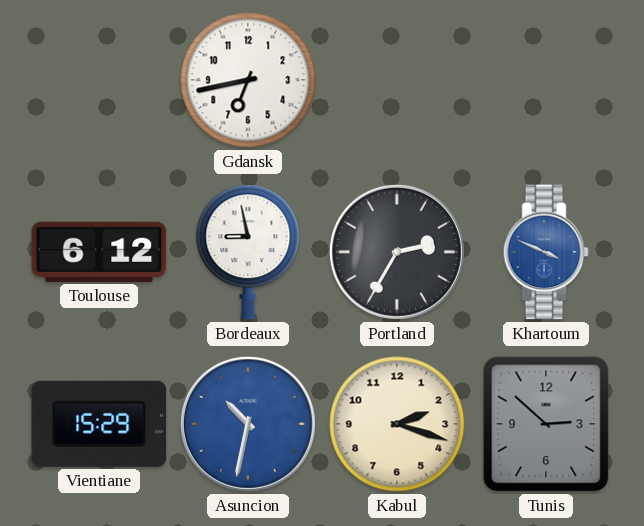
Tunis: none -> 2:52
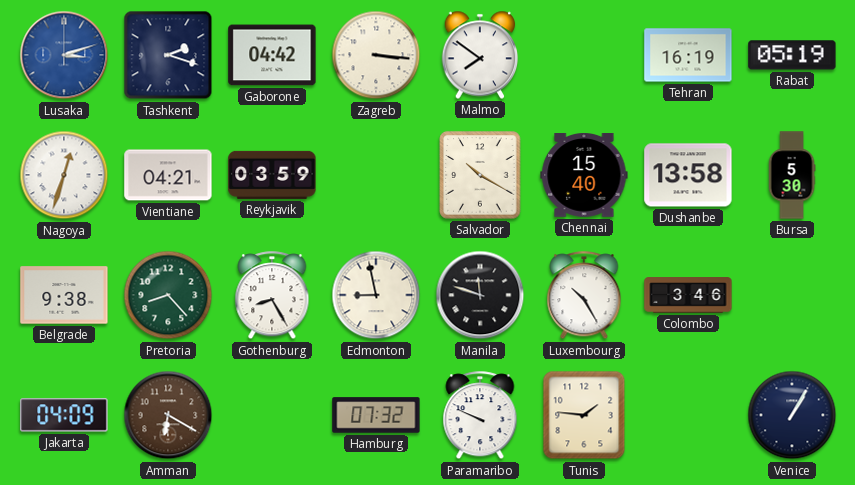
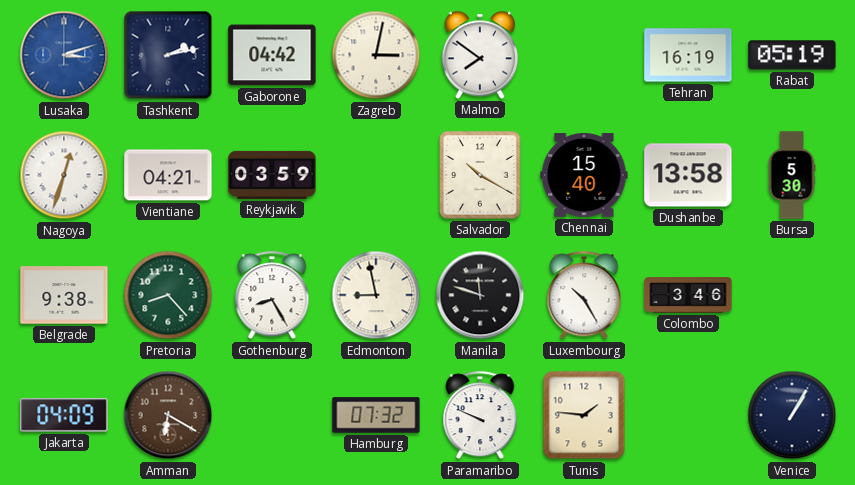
Tashkent: 2:18 -> 2:13
Zagreb: 3:16 -> 3:02
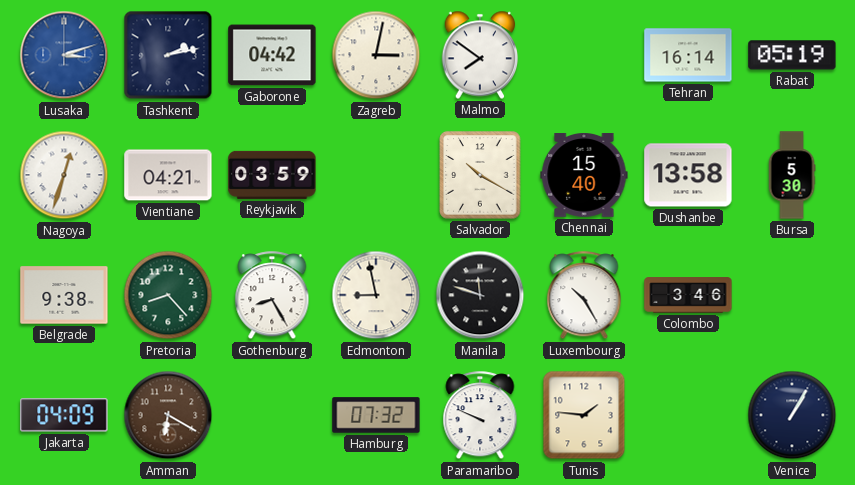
Tehran: 16:19 -> 16:14
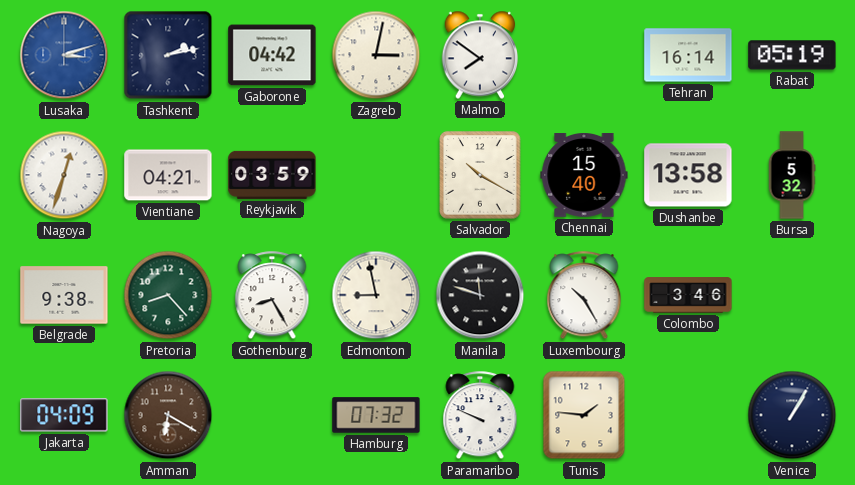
Bursa: 5:30 -> 5:32
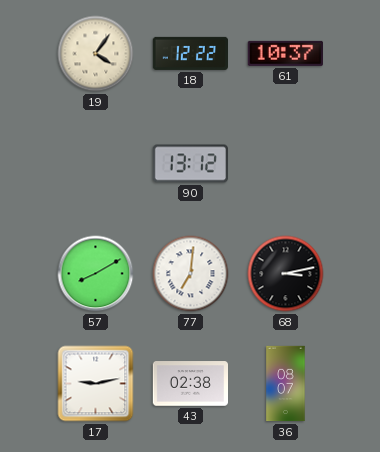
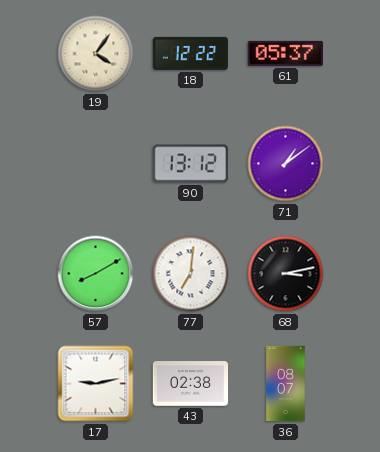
61: 10:37 -> 05:37
71: none -> 1:09
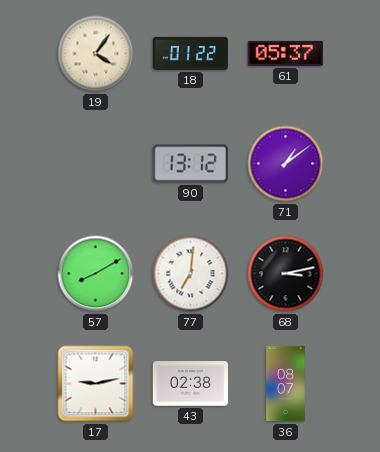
18: 12:22 -> 01:22
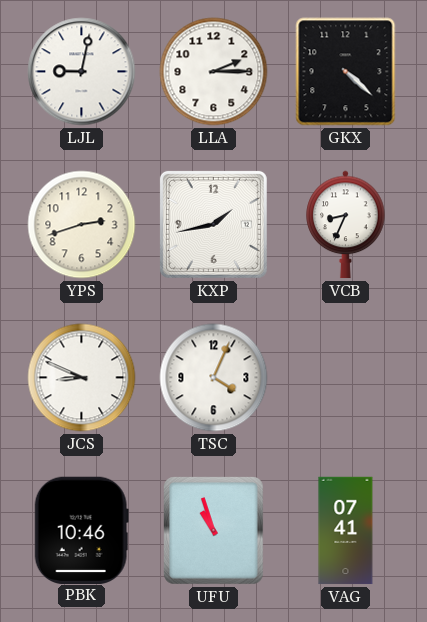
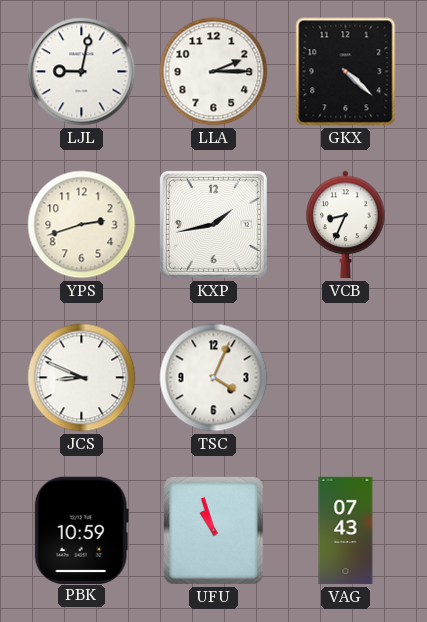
PBK: 10:46 -> 10:59
VAG: 07:41 -> 07:43
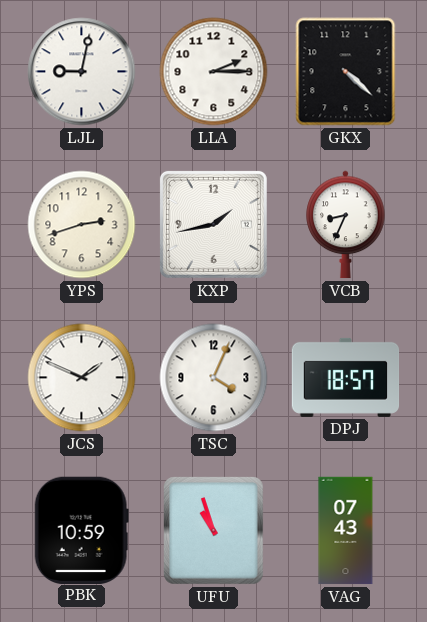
JCS: 8:49 -> 1:49
DPJ: none -> 18:57
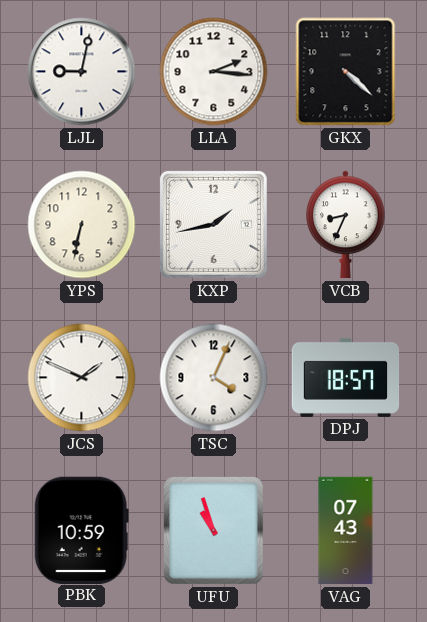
LLA: 2:15 -> 2:16
YPS: 2:42 -> 6:32
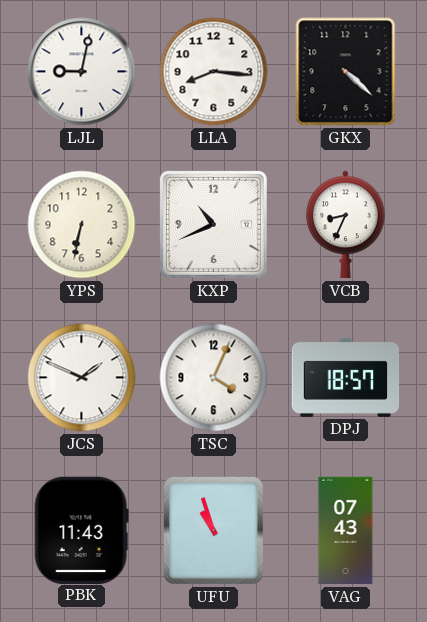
LLA: 2:16 -> 8:16
KXP: 1:43 -> 10:41
PBK: 10:59 -> 11:43
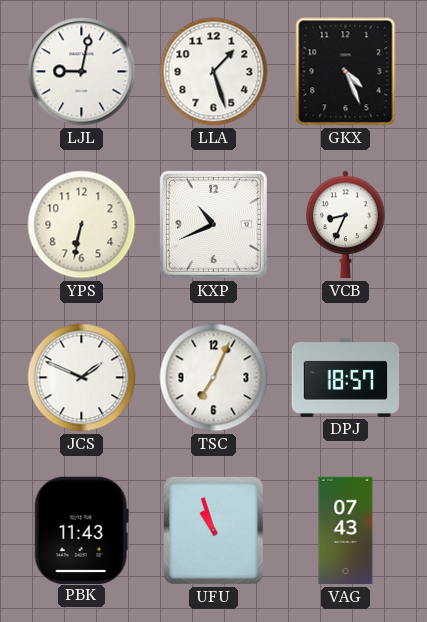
LLA: 8:16 -> 1:27
GKX: 4:22 -> 4:26
TSC: 4:04 -> 7:04
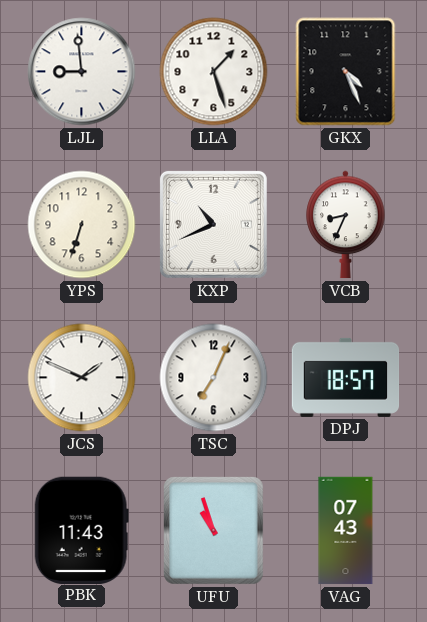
LJL: 9:02 -> 8:59
YPS: 6:32 -> 6:33
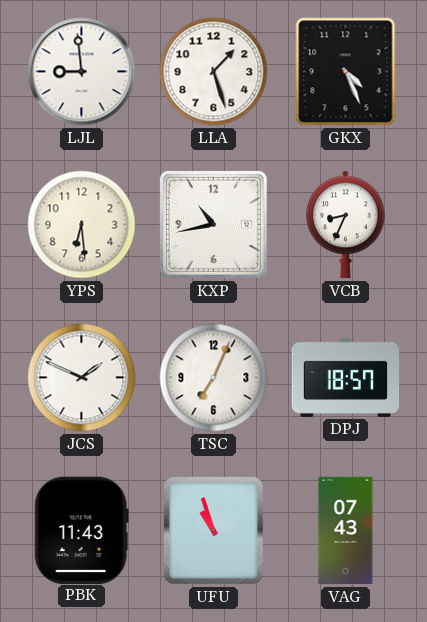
YPS: 6:33 -> 6:29
KXP: 10:41 -> 10:43
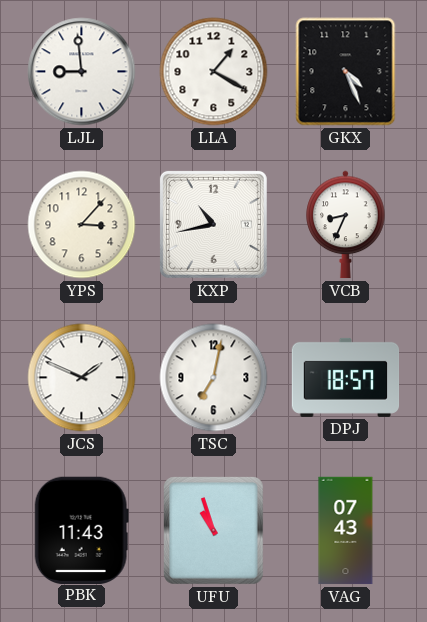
LLA: 1:27 -> 1:20
YPS: 6:29 -> 3:07
TSC: 7:04 -> 7:02
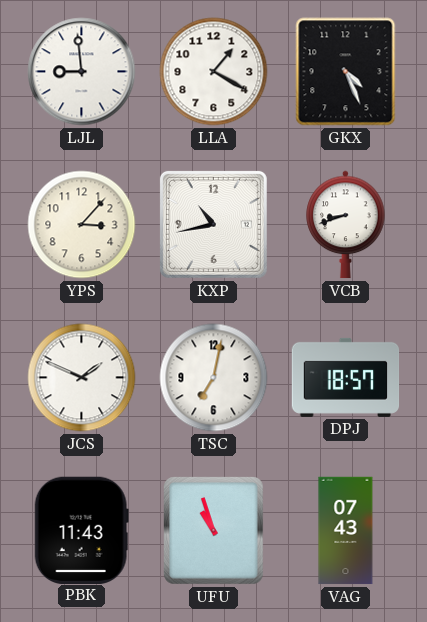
VCB: 8:34 -> 8:42
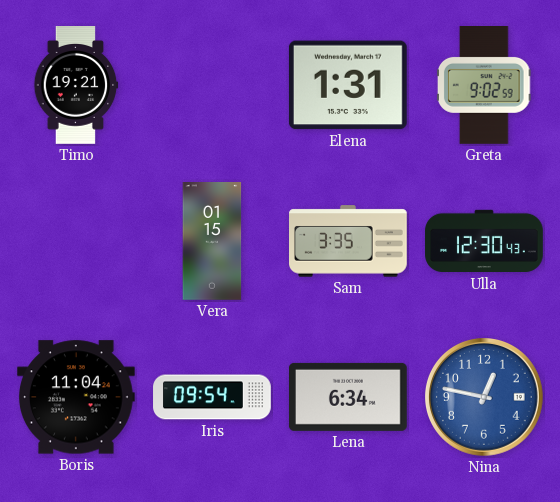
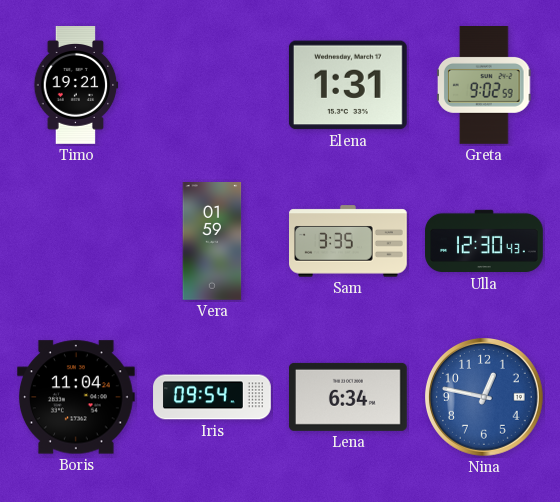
Vera: 01:15 -> 01:59
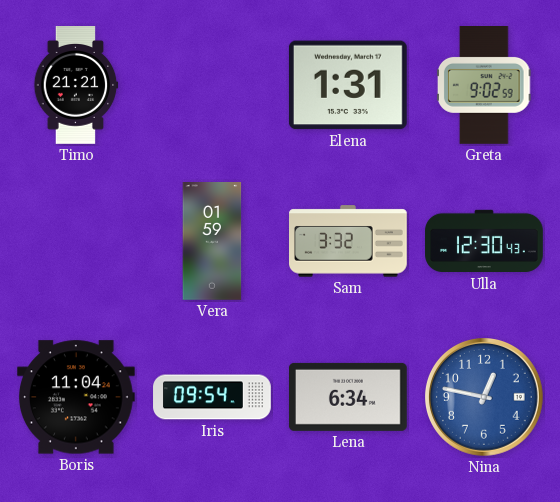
Timo: 19:21 -> 21:21
Sam: 3:35 -> 3:32
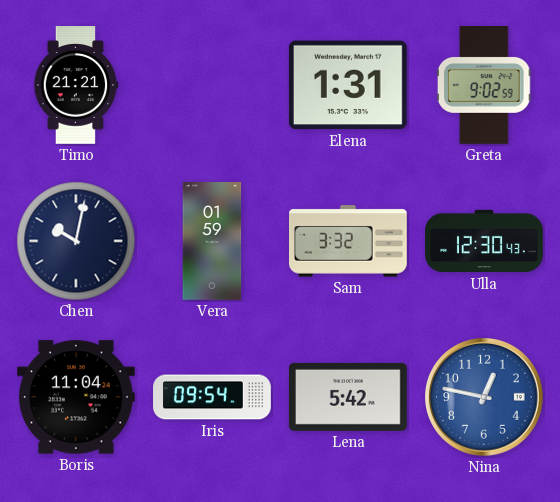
Chen: none -> 10:02
Lena: 6:34 -> 5:42
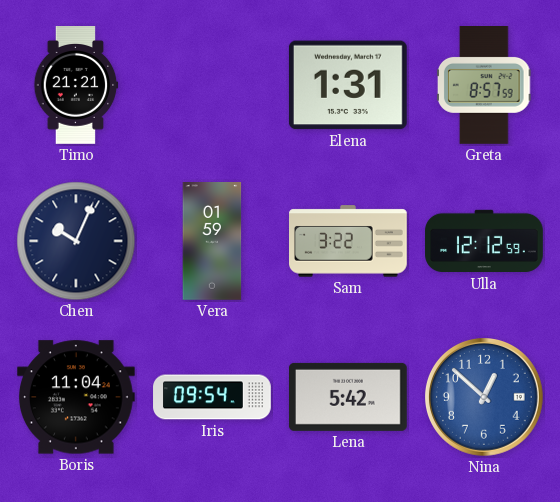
Greta: 9:02 -> 8:57
Chen: 10:02 -> 10:04
Sam: 3:32 -> 3:22
Ulla: 12:30 -> 12:12
Nina: 12:47 -> 12:52
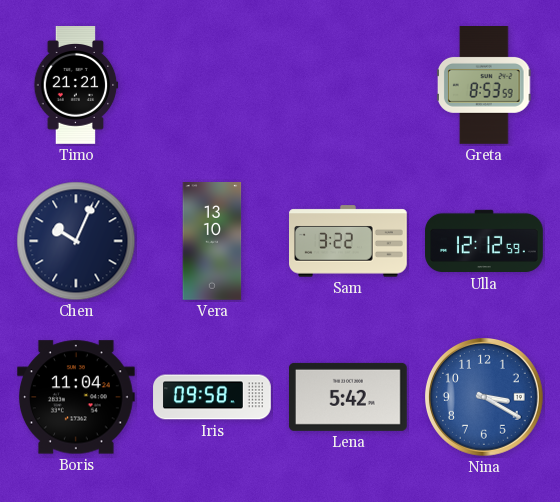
Elena: 1:31 -> none
Greta: 8:57 -> 8:53
Vera: 01:59 -> 13:10
Iris: 09:54 -> 09:58
Nina: 12:52 -> 3:20
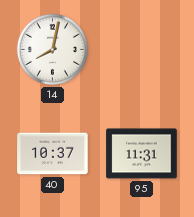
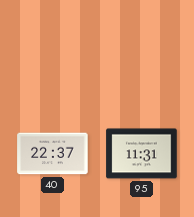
14: 8:02 -> none
40: 10:37 -> 22:37
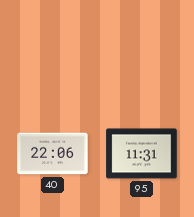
40: 22:37 -> 22:06
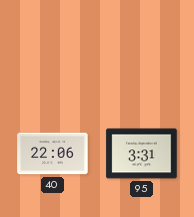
95: 11:31 -> 3:31
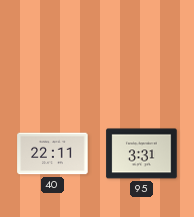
40: 22:06 -> 22:11
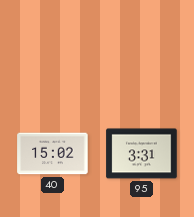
40: 22:11 -> 15:02
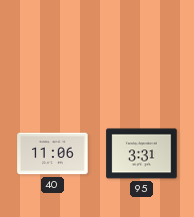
40: 15:02 -> 11:06
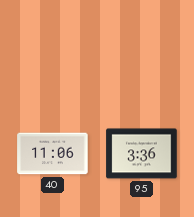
95: 3:31 -> 3:36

* DIRECTIONS FOR THIS TASK
Reproduce every line of the listing above verbatim, from start to finish, leaving out the pictures.

* WRITTEN ANSWER
Tunis: none -> 2:52
Tashkent: 2:18 -> 2:13
Zagreb: 3:16 -> 3:02
Tehran: 16:19 -> 16:14
Bursa: 5:30 -> 5:32
61: 10:37 -> 05:37
71: none -> 1:09
18: 12:22 -> 01:22
PBK: 10:46 -> 10:59
VAG: 07:41 -> 07:43
JCS: 8:49 -> 1:49
DPJ: none -> 18:57
LLA: 2:15 -> 2:16
YPS: 2:42 -> 6:32
LLA: 2:16 -> 8:16
KXP: 1:43 -> 10:41
PBK: 10:59 -> 11:43
LLA: 8:16 -> 1:27
GKX: 4:22 -> 4:26
TSC: 4:04 -> 7:04
LJL: 9:02 -> 8:59
YPS: 6:32 -> 6:33
YPS: 6:33 -> 6:29
KXP: 10:41 -> 10:43
LLA: 1:27 -> 1:20
YPS: 6:29 -> 3:07
TSC: 7:04 -> 7:02
VCB: 8:34 -> 8:42
Vera: 01:15 -> 01:59
Timo: 19:21 -> 21:21
Sam: 3:35 -> 3:32
Chen: none -> 10:02
Lena: 6:34 -> 5:42
Greta: 9:02 -> 8:57
Chen: 10:02 -> 10:04
Sam: 3:32 -> 3:22
Ulla: 12:30 -> 12:12
Nina: 12:47 -> 12:52
Elena: 1:31 -> none
Greta: 8:57 -> 8:53
Vera: 01:59 -> 13:10
Iris: 09:54 -> 09:58
Nina: 12:52 -> 3:20
14: 8:02 -> none
40: 10:37 -> 22:37
40: 22:37 -> 22:06
95: 11:31 -> 3:31
40: 22:06 -> 22:11
40: 22:11 -> 15:02
40: 15:02 -> 11:06
95: 3:31 -> 3:36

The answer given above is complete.